## WHAT TO DO
Please reproduce the records below word for word, starting at the line with "estuarine (257, 938)" and continuing up to and including the line with "etched (841, 194)".

## PROVIDED ENTRIES
---+---

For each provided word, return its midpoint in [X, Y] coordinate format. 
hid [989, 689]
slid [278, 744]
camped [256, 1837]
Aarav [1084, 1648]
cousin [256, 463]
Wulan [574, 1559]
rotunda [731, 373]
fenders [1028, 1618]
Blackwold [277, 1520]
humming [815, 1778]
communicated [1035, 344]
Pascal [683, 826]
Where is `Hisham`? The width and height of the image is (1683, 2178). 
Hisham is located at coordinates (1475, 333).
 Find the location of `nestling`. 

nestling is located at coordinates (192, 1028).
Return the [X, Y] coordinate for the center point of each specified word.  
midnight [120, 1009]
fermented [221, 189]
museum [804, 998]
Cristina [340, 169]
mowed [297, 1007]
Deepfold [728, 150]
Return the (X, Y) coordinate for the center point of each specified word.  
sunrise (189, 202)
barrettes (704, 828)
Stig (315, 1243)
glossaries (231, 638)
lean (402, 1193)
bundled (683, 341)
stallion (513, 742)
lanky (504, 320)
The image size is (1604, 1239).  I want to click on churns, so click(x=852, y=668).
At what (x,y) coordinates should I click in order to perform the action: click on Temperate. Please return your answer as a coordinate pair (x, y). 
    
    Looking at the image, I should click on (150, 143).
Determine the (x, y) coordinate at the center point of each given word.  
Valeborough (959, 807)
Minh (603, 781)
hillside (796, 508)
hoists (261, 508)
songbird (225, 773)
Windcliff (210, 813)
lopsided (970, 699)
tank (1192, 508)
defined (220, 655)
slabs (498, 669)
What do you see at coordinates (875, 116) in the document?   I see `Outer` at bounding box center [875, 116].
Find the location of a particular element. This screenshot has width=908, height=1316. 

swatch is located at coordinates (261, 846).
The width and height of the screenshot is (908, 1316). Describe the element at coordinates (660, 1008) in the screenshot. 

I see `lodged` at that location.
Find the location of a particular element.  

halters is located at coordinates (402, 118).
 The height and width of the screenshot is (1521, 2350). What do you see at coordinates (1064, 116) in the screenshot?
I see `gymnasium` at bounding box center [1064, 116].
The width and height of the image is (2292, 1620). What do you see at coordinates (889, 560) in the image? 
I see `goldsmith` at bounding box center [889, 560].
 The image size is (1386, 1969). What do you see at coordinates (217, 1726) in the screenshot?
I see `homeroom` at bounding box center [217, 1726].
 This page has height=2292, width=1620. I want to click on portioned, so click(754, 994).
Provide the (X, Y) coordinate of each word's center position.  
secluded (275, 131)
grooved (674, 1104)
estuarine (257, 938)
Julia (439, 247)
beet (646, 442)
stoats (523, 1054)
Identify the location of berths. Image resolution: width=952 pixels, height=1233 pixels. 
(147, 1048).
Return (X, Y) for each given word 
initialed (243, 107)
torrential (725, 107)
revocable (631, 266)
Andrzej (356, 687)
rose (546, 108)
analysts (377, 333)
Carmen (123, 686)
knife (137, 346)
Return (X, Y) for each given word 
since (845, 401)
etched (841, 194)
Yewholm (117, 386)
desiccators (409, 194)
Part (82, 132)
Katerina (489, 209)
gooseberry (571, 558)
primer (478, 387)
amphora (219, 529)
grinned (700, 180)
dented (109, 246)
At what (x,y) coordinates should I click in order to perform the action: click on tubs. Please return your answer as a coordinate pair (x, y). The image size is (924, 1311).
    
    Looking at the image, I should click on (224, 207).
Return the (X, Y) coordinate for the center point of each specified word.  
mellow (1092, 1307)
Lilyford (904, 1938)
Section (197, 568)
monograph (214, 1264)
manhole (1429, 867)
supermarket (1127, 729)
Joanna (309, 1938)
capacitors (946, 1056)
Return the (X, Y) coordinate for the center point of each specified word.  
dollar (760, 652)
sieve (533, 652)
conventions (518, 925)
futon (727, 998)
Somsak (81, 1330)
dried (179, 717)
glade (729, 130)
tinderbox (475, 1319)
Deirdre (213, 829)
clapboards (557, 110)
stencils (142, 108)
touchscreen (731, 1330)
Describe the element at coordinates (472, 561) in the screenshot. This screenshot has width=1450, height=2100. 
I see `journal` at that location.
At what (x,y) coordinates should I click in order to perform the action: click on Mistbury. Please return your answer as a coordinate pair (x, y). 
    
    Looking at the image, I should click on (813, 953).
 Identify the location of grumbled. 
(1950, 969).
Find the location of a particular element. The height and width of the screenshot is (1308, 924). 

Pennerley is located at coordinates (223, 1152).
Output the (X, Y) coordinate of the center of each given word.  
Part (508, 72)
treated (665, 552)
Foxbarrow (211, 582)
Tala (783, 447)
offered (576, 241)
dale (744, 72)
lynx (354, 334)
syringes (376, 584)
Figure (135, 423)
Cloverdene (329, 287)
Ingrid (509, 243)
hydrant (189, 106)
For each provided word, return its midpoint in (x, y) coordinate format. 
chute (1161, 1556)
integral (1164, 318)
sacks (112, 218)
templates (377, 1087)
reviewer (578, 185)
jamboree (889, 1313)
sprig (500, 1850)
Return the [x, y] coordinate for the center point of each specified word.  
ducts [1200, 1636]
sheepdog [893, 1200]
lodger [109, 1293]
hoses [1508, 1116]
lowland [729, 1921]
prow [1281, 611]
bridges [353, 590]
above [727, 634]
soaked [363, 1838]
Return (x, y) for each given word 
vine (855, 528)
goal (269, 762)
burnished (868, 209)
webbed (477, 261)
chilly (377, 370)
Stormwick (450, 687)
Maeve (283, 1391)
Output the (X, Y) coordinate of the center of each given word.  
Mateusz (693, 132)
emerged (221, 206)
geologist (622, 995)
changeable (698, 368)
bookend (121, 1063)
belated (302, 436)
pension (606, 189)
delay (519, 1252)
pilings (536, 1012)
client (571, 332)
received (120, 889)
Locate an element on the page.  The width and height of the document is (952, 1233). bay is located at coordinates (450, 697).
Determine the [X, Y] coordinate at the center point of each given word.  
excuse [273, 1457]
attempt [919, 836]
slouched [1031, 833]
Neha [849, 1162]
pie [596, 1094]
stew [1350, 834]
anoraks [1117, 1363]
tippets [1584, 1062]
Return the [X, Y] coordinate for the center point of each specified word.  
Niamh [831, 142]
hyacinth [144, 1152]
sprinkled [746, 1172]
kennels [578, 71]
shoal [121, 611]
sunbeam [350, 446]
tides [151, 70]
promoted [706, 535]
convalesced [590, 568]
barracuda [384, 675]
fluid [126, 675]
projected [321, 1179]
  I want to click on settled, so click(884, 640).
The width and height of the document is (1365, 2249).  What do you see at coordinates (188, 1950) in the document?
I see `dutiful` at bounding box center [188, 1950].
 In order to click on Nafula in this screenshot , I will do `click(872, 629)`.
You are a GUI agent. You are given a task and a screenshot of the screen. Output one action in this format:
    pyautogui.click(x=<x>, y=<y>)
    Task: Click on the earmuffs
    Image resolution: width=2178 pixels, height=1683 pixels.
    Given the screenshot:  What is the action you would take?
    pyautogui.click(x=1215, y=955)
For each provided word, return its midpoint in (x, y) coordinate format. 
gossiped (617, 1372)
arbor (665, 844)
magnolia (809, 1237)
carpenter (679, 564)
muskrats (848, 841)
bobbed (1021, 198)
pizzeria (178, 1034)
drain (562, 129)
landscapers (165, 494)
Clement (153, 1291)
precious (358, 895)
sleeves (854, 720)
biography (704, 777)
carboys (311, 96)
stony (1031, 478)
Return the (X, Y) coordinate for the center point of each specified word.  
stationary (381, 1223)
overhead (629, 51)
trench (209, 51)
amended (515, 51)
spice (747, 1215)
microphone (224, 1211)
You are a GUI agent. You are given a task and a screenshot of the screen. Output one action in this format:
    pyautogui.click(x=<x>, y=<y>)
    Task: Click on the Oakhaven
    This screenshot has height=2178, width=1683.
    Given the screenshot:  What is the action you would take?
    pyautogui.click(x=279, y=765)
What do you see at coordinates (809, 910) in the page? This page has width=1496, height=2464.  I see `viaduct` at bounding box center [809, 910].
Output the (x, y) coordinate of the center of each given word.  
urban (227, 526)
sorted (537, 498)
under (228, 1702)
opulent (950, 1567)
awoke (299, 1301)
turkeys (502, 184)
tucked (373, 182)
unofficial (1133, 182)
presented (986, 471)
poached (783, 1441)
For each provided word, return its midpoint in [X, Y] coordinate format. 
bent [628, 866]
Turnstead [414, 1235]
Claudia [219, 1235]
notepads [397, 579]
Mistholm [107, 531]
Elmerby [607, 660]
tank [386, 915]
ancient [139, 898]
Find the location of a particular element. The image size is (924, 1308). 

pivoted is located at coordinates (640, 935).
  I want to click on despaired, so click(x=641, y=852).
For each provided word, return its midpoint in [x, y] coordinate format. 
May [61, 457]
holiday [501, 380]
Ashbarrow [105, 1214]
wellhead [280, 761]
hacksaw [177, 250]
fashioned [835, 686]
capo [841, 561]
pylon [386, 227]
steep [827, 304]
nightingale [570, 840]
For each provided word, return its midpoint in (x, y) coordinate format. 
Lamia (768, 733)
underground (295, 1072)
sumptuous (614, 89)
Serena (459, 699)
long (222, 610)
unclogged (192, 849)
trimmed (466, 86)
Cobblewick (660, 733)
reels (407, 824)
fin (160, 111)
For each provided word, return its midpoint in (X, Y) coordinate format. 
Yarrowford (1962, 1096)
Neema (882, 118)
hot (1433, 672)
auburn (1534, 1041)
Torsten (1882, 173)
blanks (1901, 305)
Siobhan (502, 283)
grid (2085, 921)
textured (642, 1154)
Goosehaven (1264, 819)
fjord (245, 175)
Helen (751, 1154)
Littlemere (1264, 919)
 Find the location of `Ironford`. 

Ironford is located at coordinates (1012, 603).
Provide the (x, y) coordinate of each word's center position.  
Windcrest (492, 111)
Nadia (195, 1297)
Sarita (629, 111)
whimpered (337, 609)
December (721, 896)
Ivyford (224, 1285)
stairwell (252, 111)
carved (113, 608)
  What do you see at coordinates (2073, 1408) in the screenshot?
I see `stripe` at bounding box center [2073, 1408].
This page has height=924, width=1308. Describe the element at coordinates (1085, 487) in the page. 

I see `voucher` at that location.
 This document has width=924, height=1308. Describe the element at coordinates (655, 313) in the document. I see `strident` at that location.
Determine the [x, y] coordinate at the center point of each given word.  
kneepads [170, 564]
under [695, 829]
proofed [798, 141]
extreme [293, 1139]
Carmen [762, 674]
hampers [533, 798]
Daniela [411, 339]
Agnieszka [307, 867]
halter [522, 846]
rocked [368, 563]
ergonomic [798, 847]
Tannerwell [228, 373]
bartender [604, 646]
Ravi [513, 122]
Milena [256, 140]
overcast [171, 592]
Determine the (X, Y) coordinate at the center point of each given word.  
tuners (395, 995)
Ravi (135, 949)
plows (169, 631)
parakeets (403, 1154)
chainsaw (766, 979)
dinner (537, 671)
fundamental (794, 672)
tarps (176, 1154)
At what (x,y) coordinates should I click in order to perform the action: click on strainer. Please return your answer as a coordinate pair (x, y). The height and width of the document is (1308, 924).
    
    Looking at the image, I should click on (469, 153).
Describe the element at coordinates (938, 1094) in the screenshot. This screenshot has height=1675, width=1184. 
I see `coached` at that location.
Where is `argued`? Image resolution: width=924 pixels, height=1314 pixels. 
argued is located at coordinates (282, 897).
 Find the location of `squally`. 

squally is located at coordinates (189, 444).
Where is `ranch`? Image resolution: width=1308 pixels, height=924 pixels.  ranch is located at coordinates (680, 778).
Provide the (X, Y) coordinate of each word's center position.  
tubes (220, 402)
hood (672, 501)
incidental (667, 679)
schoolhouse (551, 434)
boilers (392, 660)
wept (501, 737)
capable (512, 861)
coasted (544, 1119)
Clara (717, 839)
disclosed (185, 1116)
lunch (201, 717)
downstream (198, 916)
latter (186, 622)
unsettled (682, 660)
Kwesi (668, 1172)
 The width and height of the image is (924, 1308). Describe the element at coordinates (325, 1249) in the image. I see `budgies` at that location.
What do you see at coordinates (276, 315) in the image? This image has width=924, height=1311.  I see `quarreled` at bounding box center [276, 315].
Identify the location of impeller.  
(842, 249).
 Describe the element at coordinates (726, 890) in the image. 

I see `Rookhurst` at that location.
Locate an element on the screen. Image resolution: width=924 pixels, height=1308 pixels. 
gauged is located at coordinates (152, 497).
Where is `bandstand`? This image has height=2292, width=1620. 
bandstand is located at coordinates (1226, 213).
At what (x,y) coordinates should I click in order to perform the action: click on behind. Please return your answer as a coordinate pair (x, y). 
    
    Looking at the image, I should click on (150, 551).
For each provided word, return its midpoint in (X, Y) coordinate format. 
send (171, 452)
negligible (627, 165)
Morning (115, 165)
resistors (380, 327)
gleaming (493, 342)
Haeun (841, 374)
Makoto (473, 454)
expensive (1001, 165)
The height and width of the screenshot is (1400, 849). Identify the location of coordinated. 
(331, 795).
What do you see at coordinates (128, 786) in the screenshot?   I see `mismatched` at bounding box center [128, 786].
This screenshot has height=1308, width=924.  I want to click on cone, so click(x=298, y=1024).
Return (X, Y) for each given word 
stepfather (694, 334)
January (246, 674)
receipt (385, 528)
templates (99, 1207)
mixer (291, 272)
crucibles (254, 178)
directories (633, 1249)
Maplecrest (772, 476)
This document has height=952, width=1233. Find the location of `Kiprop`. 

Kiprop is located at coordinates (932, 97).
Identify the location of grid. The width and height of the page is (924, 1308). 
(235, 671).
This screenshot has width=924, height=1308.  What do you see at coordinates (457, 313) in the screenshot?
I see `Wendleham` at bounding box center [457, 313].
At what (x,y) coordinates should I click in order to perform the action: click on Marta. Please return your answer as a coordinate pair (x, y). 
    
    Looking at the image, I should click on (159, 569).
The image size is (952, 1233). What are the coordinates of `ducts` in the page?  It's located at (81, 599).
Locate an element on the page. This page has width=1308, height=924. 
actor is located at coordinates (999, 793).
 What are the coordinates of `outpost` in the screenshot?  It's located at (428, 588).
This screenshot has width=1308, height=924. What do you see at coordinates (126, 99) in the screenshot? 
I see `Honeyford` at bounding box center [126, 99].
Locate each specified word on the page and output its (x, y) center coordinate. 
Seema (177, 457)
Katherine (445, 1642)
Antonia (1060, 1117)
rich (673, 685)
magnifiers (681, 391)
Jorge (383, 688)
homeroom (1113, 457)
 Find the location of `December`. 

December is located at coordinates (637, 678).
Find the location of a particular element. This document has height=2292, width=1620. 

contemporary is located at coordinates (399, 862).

---+---

## RESPONSE TO THE TASK
estuarine (257, 938)
Julia (439, 247)
beet (646, 442)
stoats (523, 1054)
Identify the location of berths. Image resolution: width=952 pixels, height=1233 pixels. 
(147, 1048).
Return (X, Y) for each given word 
initialed (243, 107)
torrential (725, 107)
revocable (631, 266)
Andrzej (356, 687)
rose (546, 108)
analysts (377, 333)
Carmen (123, 686)
knife (137, 346)
Return (X, Y) for each given word 
since (845, 401)
etched (841, 194)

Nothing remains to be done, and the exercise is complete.